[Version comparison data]
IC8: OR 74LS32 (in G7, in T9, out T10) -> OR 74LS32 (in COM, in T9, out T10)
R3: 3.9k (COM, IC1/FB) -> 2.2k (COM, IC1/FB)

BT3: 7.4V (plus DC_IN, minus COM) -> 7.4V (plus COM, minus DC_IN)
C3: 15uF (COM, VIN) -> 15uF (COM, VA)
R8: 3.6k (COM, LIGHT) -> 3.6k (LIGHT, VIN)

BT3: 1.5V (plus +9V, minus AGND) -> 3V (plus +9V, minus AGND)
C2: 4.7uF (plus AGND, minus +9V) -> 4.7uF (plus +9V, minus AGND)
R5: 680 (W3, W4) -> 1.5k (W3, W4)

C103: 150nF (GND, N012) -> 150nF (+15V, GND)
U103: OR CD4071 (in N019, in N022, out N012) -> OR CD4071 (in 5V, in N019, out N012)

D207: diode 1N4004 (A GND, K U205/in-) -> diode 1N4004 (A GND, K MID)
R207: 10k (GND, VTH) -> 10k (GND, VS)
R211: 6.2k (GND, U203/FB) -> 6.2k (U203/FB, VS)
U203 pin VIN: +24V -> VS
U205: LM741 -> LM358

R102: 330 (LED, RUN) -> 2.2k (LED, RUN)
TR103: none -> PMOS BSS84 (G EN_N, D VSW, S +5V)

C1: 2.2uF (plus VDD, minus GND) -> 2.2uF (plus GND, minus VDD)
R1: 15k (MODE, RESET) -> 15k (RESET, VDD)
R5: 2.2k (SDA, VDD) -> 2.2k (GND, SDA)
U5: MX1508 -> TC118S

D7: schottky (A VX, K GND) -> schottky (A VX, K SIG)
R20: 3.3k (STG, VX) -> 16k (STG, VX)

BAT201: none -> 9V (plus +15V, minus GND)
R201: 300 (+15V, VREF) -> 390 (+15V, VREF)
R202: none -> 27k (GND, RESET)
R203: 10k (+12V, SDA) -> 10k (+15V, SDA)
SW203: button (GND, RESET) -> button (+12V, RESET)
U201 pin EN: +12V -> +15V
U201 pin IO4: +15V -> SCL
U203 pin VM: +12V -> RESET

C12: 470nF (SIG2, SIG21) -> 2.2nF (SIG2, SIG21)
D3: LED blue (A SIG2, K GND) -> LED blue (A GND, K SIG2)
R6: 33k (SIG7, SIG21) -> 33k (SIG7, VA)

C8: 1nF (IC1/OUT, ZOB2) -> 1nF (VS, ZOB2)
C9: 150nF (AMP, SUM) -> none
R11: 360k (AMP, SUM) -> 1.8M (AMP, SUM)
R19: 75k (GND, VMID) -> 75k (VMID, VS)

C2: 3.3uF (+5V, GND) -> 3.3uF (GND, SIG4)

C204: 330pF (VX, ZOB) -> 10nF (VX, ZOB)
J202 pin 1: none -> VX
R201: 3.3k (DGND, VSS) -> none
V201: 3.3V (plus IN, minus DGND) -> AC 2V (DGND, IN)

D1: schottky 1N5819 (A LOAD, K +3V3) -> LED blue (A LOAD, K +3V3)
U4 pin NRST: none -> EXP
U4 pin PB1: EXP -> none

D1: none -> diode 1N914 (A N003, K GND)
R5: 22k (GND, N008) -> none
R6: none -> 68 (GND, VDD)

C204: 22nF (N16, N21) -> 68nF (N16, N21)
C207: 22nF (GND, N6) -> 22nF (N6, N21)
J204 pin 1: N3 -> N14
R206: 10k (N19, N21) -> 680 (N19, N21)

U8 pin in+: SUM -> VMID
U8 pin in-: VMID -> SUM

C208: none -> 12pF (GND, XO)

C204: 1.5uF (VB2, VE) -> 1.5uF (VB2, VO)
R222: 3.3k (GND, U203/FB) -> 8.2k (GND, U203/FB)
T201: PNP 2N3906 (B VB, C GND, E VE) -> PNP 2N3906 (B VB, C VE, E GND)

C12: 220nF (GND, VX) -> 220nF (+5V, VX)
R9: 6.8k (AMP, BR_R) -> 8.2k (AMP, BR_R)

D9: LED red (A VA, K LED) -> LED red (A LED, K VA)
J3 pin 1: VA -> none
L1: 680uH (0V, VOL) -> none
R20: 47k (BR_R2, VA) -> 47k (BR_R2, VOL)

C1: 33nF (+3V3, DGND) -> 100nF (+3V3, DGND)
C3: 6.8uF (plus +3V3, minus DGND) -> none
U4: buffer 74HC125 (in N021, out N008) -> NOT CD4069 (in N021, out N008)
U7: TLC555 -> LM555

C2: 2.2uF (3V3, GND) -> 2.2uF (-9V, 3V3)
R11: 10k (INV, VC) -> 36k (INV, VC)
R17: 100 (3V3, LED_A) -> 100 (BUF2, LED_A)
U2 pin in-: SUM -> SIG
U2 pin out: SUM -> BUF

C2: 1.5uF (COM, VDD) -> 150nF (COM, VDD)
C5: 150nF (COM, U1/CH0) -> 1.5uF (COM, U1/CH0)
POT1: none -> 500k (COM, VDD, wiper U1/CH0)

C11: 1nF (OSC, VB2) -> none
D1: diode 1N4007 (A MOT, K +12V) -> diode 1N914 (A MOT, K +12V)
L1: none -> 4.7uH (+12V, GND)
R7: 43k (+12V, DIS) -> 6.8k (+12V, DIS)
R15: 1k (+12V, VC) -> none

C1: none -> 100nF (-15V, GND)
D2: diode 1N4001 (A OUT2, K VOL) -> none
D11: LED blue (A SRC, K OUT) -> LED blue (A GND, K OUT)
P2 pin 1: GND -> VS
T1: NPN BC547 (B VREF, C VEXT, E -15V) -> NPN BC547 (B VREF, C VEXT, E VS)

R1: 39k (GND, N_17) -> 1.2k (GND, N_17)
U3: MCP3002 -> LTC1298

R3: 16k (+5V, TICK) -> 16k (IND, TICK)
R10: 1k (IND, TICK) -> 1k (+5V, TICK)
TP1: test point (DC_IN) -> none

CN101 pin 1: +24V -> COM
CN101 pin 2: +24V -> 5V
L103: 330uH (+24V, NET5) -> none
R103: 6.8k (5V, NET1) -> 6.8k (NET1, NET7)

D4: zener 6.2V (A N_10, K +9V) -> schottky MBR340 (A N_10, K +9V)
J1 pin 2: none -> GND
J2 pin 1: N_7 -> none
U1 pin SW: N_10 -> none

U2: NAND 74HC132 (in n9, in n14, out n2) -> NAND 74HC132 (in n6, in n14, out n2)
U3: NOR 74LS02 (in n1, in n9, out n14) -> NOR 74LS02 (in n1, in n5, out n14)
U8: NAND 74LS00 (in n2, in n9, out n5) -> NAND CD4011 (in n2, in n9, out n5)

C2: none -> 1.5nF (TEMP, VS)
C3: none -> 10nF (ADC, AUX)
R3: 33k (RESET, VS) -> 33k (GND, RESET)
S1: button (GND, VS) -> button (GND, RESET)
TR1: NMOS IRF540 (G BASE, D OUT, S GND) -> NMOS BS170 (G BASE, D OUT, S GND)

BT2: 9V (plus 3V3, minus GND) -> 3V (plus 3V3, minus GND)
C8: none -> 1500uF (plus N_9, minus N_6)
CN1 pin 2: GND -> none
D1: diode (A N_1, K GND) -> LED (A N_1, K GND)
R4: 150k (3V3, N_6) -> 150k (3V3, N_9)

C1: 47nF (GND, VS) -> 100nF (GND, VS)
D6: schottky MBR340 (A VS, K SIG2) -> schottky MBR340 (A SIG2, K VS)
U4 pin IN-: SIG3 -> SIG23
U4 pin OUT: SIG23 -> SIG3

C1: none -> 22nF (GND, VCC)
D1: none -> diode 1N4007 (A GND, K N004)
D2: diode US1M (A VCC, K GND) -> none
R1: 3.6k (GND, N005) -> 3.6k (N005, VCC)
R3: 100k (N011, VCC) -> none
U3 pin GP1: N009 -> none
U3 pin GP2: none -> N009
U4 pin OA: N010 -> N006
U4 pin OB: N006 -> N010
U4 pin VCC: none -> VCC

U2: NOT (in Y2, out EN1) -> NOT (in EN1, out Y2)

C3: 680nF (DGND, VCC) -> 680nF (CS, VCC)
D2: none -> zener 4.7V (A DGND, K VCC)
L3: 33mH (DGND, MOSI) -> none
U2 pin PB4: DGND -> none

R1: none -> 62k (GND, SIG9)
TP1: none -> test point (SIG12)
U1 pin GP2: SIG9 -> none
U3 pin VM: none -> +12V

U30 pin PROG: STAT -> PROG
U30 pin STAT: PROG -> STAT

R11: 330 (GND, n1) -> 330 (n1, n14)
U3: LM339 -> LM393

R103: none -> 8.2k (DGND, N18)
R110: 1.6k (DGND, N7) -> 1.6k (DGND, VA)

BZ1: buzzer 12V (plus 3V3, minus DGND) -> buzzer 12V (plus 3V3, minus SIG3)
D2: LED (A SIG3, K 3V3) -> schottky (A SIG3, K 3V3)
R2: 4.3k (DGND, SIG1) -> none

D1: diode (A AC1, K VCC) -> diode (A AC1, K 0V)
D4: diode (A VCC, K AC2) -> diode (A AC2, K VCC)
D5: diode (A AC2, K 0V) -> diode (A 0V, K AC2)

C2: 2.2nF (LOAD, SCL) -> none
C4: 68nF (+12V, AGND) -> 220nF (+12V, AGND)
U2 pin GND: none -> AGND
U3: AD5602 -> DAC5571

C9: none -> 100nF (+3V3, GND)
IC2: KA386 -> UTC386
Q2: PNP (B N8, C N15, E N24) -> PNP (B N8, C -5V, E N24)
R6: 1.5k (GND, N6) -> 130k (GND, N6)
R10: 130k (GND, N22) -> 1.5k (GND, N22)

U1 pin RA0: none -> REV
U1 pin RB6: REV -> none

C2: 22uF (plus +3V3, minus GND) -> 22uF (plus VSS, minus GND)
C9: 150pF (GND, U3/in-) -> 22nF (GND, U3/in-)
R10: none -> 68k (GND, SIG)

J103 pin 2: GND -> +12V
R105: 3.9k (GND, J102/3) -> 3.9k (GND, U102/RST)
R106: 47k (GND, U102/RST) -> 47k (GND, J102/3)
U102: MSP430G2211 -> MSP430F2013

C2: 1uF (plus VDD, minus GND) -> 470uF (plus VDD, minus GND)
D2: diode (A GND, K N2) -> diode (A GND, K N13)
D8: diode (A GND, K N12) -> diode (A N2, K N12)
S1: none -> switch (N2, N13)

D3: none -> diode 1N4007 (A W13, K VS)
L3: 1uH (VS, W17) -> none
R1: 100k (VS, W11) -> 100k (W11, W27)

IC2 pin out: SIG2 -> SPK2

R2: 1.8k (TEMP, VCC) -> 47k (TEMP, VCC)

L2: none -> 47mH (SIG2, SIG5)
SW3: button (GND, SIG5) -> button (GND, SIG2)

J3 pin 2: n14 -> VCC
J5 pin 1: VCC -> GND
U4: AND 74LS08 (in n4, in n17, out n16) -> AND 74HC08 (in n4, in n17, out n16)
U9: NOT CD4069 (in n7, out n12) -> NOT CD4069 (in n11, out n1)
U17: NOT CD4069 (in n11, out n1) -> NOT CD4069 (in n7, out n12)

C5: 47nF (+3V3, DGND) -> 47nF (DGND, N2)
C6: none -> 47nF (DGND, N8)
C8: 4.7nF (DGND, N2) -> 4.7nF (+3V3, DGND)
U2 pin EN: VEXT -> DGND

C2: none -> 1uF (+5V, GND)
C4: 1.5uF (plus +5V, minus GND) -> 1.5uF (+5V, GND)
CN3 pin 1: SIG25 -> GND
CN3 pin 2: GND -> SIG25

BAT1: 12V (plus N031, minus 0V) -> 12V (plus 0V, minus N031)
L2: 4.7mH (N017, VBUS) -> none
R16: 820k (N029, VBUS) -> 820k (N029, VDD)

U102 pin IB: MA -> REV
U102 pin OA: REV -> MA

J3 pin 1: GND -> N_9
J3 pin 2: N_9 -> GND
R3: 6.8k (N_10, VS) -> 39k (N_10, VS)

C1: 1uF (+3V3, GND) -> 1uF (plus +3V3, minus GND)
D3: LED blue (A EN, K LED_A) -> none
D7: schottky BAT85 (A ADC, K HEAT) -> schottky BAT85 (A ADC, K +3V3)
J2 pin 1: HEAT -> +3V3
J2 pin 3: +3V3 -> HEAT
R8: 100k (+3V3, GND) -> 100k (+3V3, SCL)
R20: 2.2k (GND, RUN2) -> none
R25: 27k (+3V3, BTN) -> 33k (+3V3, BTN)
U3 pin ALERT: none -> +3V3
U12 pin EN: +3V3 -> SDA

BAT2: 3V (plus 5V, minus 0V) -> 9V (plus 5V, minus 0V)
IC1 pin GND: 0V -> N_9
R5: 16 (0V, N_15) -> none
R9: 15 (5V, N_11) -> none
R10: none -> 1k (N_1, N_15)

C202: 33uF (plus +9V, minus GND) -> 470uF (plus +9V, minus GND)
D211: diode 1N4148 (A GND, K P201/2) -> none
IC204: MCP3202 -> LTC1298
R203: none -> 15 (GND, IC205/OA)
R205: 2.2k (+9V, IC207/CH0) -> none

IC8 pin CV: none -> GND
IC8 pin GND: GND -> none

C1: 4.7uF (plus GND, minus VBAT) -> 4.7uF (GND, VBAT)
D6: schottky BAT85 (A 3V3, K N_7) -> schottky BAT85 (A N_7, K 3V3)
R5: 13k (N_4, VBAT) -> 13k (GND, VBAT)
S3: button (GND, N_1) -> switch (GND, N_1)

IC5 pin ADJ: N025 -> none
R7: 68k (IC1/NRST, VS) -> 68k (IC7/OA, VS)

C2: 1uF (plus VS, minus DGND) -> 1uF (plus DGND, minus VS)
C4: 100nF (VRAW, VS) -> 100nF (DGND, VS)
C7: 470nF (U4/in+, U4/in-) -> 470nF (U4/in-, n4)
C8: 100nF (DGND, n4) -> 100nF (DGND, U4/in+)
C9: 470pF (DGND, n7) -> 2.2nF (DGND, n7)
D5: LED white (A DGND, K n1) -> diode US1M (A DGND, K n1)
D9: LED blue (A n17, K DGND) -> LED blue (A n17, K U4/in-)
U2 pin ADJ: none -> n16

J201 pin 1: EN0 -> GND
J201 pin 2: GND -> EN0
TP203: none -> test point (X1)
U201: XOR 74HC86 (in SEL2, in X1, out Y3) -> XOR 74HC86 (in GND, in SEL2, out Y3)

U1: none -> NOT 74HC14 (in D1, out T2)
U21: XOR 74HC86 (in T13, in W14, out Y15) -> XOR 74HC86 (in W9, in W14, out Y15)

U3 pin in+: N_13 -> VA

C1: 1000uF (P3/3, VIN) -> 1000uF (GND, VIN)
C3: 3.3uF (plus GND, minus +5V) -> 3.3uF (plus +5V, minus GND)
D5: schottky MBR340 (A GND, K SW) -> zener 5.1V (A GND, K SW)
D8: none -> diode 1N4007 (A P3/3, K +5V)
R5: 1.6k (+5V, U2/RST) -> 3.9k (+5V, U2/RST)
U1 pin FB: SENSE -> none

## TASK STATEMENT
From the records above, print only the lines between the one holding "C1: 4.7uF (plus" and the one holding "R5: 1.6k (+5V, U2/RST) -> 3.9k (+5V, U2/RST)", inclusive, exactly as they stand.

## REPLY
C1: 4.7uF (plus GND, minus VBAT) -> 4.7uF (GND, VBAT)
D6: schottky BAT85 (A 3V3, K N_7) -> schottky BAT85 (A N_7, K 3V3)
R5: 13k (N_4, VBAT) -> 13k (GND, VBAT)
S3: button (GND, N_1) -> switch (GND, N_1)

IC5 pin ADJ: N025 -> none
R7: 68k (IC1/NRST, VS) -> 68k (IC7/OA, VS)

C2: 1uF (plus VS, minus DGND) -> 1uF (plus DGND, minus VS)
C4: 100nF (VRAW, VS) -> 100nF (DGND, VS)
C7: 470nF (U4/in+, U4/in-) -> 470nF (U4/in-, n4)
C8: 100nF (DGND, n4) -> 100nF (DGND, U4/in+)
C9: 470pF (DGND, n7) -> 2.2nF (DGND, n7)
D5: LED white (A DGND, K n1) -> diode US1M (A DGND, K n1)
D9: LED blue (A n17, K DGND) -> LED blue (A n17, K U4/in-)
U2 pin ADJ: none -> n16

J201 pin 1: EN0 -> GND
J201 pin 2: GND -> EN0
TP203: none -> test point (X1)
U201: XOR 74HC86 (in SEL2, in X1, out Y3) -> XOR 74HC86 (in GND, in SEL2, out Y3)

U1: none -> NOT 74HC14 (in D1, out T2)
U21: XOR 74HC86 (in T13, in W14, out Y15) -> XOR 74HC86 (in W9, in W14, out Y15)

U3 pin in+: N_13 -> VA

C1: 1000uF (P3/3, VIN) -> 1000uF (GND, VIN)
C3: 3.3uF (plus GND, minus +5V) -> 3.3uF (plus +5V, minus GND)
D5: schottky MBR340 (A GND, K SW) -> zener 5.1V (A GND, K SW)
D8: none -> diode 1N4007 (A P3/3, K +5V)
R5: 1.6k (+5V, U2/RST) -> 3.9k (+5V, U2/RST)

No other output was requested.